» HOW TO COMPLETE THIS TASK
Leaving out every picture, quote the data below exactly as it appears.

» THE DATA
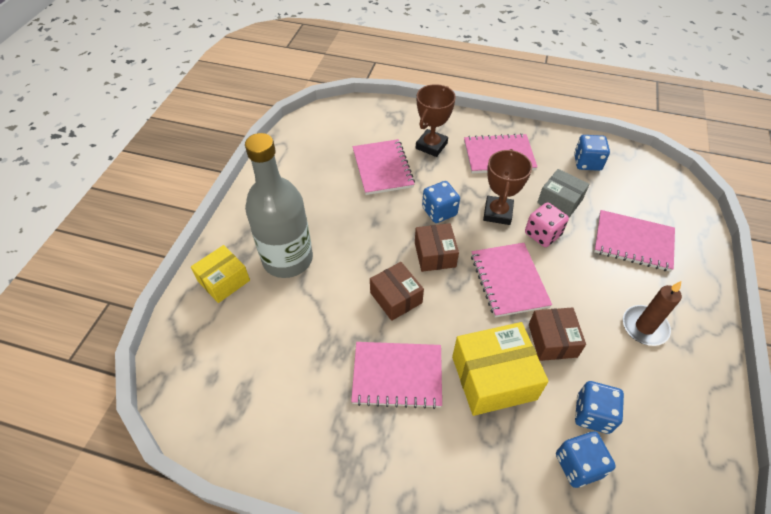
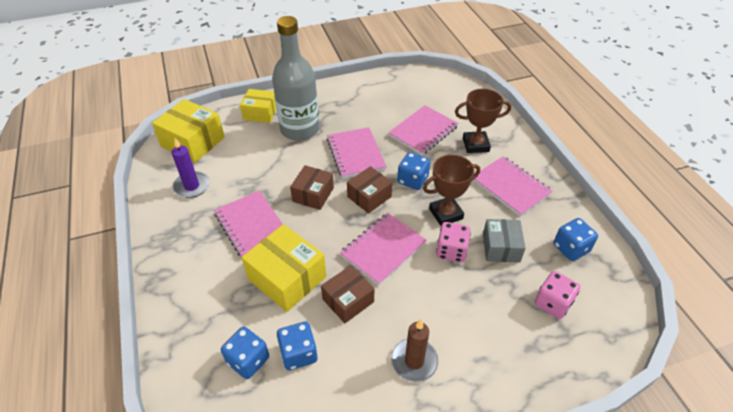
camera: 55 degrees right, 5 degrees down
(206, 373) = (193, 142): none -> yellow box
(286, 409) = (192, 186): none -> purple candle
(633, 206) = (552, 303): none -> pink dice
(633, 242) = (506, 319): pink notebook -> pink notebook (355, 154)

» SOLVED PROBLEM
camera: 55 degrees right, 5 degrees down
(206, 373) = (193, 142): none -> yellow box
(286, 409) = (192, 186): none -> purple candle
(633, 206) = (552, 303): none -> pink dice
(633, 242) = (506, 319): pink notebook -> pink notebook (355, 154)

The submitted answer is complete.